Your instructions: Update the data below by replacing every instance of "Not available" with "Unavailable", and reproduce all of it with nothing else changed.

Start Source records

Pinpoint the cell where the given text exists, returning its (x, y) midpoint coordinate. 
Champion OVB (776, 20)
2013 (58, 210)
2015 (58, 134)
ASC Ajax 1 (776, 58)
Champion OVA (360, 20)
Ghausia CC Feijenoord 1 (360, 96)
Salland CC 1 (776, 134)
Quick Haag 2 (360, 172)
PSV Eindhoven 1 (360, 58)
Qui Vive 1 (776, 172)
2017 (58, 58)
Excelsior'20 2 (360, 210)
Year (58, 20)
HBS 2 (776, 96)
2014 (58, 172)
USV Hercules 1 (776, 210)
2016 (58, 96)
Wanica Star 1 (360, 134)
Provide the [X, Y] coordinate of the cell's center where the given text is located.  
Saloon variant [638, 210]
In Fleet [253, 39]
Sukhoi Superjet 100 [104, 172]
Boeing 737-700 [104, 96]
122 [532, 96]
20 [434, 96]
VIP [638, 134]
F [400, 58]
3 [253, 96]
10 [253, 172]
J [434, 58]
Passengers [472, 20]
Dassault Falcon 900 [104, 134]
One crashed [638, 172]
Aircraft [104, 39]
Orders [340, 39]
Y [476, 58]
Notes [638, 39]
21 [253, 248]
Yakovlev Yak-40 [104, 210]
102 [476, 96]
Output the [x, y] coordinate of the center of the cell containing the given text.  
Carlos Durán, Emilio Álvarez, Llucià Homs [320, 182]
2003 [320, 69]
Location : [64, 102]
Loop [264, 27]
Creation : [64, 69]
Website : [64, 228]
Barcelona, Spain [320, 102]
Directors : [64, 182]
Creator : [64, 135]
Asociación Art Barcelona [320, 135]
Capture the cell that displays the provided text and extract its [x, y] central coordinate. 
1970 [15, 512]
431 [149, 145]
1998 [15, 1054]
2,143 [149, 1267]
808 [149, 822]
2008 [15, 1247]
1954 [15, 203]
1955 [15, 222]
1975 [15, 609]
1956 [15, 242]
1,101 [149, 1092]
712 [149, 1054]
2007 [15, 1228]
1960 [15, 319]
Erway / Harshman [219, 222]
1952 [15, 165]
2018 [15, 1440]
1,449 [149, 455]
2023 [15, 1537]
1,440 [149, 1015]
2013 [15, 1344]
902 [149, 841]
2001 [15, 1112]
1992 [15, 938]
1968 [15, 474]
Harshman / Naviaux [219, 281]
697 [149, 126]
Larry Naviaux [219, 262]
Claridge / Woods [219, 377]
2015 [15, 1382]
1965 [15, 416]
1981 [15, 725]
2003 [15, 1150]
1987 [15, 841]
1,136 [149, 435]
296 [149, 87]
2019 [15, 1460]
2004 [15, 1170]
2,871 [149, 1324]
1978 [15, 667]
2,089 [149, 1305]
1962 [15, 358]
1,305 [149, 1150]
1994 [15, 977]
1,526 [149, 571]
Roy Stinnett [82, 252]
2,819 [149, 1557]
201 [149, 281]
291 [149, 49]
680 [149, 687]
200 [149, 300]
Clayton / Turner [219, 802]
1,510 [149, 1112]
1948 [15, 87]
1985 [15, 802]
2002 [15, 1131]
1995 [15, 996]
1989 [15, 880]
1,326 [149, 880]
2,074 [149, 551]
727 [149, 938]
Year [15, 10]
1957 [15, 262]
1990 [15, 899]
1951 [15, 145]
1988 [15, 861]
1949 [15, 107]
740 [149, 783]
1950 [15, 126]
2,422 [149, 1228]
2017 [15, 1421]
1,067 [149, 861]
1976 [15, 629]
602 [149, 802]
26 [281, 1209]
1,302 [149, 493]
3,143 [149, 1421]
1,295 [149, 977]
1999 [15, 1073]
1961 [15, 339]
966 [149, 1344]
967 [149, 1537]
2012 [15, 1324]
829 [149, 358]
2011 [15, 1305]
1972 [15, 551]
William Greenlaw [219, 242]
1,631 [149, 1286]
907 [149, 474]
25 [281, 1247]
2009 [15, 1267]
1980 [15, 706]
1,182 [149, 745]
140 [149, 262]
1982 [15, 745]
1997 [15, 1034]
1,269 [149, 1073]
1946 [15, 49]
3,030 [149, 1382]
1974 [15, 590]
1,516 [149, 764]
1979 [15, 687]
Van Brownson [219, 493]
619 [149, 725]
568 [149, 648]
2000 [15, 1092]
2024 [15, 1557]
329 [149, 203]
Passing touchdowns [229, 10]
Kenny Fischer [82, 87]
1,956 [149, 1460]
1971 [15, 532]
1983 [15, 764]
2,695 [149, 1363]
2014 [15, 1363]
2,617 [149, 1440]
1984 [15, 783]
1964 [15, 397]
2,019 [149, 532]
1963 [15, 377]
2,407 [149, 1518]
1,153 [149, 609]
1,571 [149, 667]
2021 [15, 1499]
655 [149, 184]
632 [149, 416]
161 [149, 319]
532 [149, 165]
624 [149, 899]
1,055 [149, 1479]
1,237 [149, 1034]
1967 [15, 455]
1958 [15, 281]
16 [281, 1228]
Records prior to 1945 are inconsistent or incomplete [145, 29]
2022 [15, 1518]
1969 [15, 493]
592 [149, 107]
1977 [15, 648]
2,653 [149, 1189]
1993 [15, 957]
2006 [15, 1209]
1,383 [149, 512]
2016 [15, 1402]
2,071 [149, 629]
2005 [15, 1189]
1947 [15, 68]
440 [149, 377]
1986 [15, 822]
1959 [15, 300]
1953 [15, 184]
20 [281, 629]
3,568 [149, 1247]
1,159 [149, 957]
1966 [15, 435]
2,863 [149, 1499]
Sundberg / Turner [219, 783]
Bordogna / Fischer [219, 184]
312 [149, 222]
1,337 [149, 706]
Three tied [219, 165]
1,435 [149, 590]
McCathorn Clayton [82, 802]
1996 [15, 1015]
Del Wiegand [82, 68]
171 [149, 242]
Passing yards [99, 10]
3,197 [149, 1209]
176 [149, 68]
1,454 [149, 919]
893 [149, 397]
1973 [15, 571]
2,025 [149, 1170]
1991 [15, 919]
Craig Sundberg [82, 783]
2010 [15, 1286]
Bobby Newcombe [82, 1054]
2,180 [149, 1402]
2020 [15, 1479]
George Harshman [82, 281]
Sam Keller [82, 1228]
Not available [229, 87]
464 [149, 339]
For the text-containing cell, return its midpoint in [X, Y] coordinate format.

End Source records

Reply:
Pinpoint the cell where the given text exists, returning its (x, y) midpoint coordinate. 
Champion OVB (776, 20)
2013 (58, 210)
2015 (58, 134)
ASC Ajax 1 (776, 58)
Champion OVA (360, 20)
Ghausia CC Feijenoord 1 (360, 96)
Salland CC 1 (776, 134)
Quick Haag 2 (360, 172)
PSV Eindhoven 1 (360, 58)
Qui Vive 1 (776, 172)
2017 (58, 58)
Excelsior'20 2 (360, 210)
Year (58, 20)
HBS 2 (776, 96)
2014 (58, 172)
USV Hercules 1 (776, 210)
2016 (58, 96)
Wanica Star 1 (360, 134)
Provide the [X, Y] coordinate of the cell's center where the given text is located.  
Saloon variant [638, 210]
In Fleet [253, 39]
Sukhoi Superjet 100 [104, 172]
Boeing 737-700 [104, 96]
122 [532, 96]
20 [434, 96]
VIP [638, 134]
F [400, 58]
3 [253, 96]
10 [253, 172]
J [434, 58]
Passengers [472, 20]
Dassault Falcon 900 [104, 134]
One crashed [638, 172]
Aircraft [104, 39]
Orders [340, 39]
Y [476, 58]
Notes [638, 39]
21 [253, 248]
Yakovlev Yak-40 [104, 210]
102 [476, 96]
Output the [x, y] coordinate of the center of the cell containing the given text.  
Carlos Durán, Emilio Álvarez, Llucià Homs [320, 182]
2003 [320, 69]
Location : [64, 102]
Loop [264, 27]
Creation : [64, 69]
Website : [64, 228]
Barcelona, Spain [320, 102]
Directors : [64, 182]
Creator : [64, 135]
Asociación Art Barcelona [320, 135]
Capture the cell that displays the provided text and extract its [x, y] central coordinate. 
1970 [15, 512]
431 [149, 145]
1998 [15, 1054]
2,143 [149, 1267]
808 [149, 822]
2008 [15, 1247]
1954 [15, 203]
1955 [15, 222]
1975 [15, 609]
1956 [15, 242]
1,101 [149, 1092]
712 [149, 1054]
2007 [15, 1228]
1960 [15, 319]
Erway / Harshman [219, 222]
1952 [15, 165]
2018 [15, 1440]
1,449 [149, 455]
2023 [15, 1537]
1,440 [149, 1015]
2013 [15, 1344]
902 [149, 841]
2001 [15, 1112]
1992 [15, 938]
1968 [15, 474]
Harshman / Naviaux [219, 281]
697 [149, 126]
Larry Naviaux [219, 262]
Claridge / Woods [219, 377]
2015 [15, 1382]
1965 [15, 416]
1981 [15, 725]
2003 [15, 1150]
1987 [15, 841]
1,136 [149, 435]
296 [149, 87]
2019 [15, 1460]
2004 [15, 1170]
2,871 [149, 1324]
1978 [15, 667]
2,089 [149, 1305]
1962 [15, 358]
1,305 [149, 1150]
1994 [15, 977]
1,526 [149, 571]
Roy Stinnett [82, 252]
2,819 [149, 1557]
201 [149, 281]
291 [149, 49]
680 [149, 687]
200 [149, 300]
Clayton / Turner [219, 802]
1,510 [149, 1112]
1948 [15, 87]
1985 [15, 802]
2002 [15, 1131]
1995 [15, 996]
1989 [15, 880]
1,326 [149, 880]
2,074 [149, 551]
727 [149, 938]
Year [15, 10]
1957 [15, 262]
1990 [15, 899]
1951 [15, 145]
1988 [15, 861]
1949 [15, 107]
740 [149, 783]
1950 [15, 126]
2,422 [149, 1228]
2017 [15, 1421]
1,067 [149, 861]
1976 [15, 629]
602 [149, 802]
26 [281, 1209]
1,302 [149, 493]
3,143 [149, 1421]
1,295 [149, 977]
1999 [15, 1073]
1961 [15, 339]
966 [149, 1344]
967 [149, 1537]
2012 [15, 1324]
829 [149, 358]
2011 [15, 1305]
1972 [15, 551]
William Greenlaw [219, 242]
1,631 [149, 1286]
907 [149, 474]
25 [281, 1247]
2009 [15, 1267]
1980 [15, 706]
1,182 [149, 745]
140 [149, 262]
1982 [15, 745]
1997 [15, 1034]
1,269 [149, 1073]
1946 [15, 49]
3,030 [149, 1382]
1974 [15, 590]
1,516 [149, 764]
1979 [15, 687]
Van Brownson [219, 493]
619 [149, 725]
568 [149, 648]
2000 [15, 1092]
2024 [15, 1557]
329 [149, 203]
Passing touchdowns [229, 10]
Kenny Fischer [82, 87]
1,956 [149, 1460]
1971 [15, 532]
1983 [15, 764]
2,695 [149, 1363]
2014 [15, 1363]
2,617 [149, 1440]
1984 [15, 783]
1964 [15, 397]
2,019 [149, 532]
1963 [15, 377]
2,407 [149, 1518]
1,153 [149, 609]
1,571 [149, 667]
2021 [15, 1499]
655 [149, 184]
632 [149, 416]
161 [149, 319]
532 [149, 165]
624 [149, 899]
1,055 [149, 1479]
1,237 [149, 1034]
1967 [15, 455]
1958 [15, 281]
16 [281, 1228]
Records prior to 1945 are inconsistent or incomplete [145, 29]
2022 [15, 1518]
1969 [15, 493]
592 [149, 107]
1977 [15, 648]
2,653 [149, 1189]
1993 [15, 957]
2006 [15, 1209]
1,383 [149, 512]
2016 [15, 1402]
2,071 [149, 629]
2005 [15, 1189]
1947 [15, 68]
440 [149, 377]
1986 [15, 822]
1959 [15, 300]
1953 [15, 184]
20 [281, 629]
3,568 [149, 1247]
1,159 [149, 957]
1966 [15, 435]
2,863 [149, 1499]
Sundberg / Turner [219, 783]
Bordogna / Fischer [219, 184]
312 [149, 222]
1,337 [149, 706]
Three tied [219, 165]
1,435 [149, 590]
McCathorn Clayton [82, 802]
1996 [15, 1015]
Del Wiegand [82, 68]
171 [149, 242]
Passing yards [99, 10]
3,197 [149, 1209]
176 [149, 68]
1,454 [149, 919]
893 [149, 397]
1973 [15, 571]
2,025 [149, 1170]
1991 [15, 919]
Craig Sundberg [82, 783]
2010 [15, 1286]
Bobby Newcombe [82, 1054]
2,180 [149, 1402]
2020 [15, 1479]
George Harshman [82, 281]
Sam Keller [82, 1228]
Unavailable [229, 87]
464 [149, 339]
For the text-containing cell, return its midpoint in [X, Y] coordinate format.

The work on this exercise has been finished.